Using the records beneath, say how many lines contain the word "crimson", without comment.

= Beginning of Section =

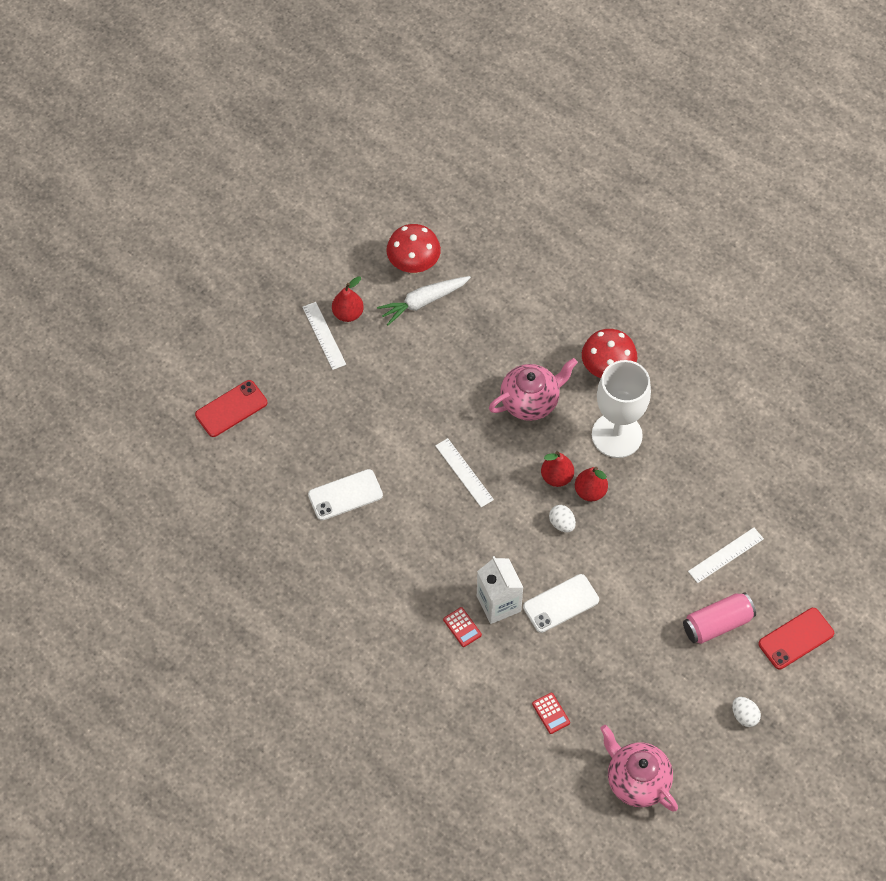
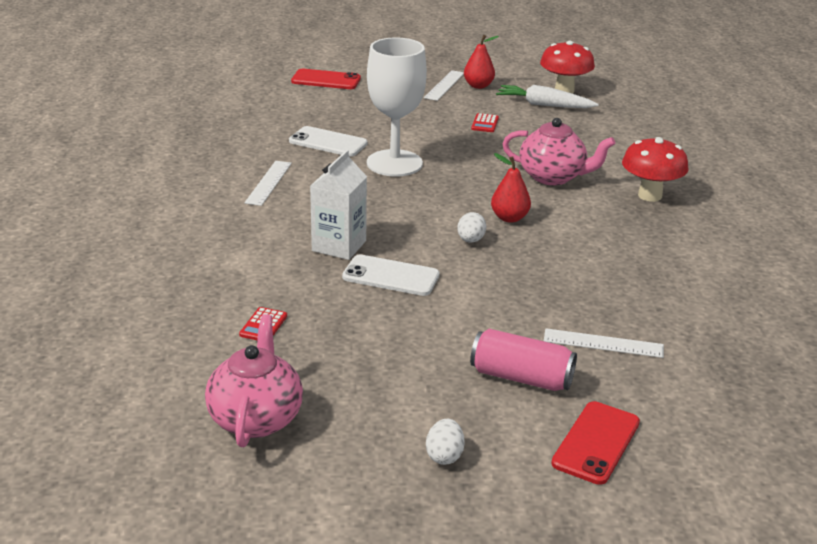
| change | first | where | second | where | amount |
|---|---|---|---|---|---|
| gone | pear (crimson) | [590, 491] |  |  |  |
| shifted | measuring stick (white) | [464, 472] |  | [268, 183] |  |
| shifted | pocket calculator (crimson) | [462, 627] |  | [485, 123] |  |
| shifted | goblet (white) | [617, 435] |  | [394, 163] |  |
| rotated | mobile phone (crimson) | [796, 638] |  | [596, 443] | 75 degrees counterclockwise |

= End of Section =

### Task solution
3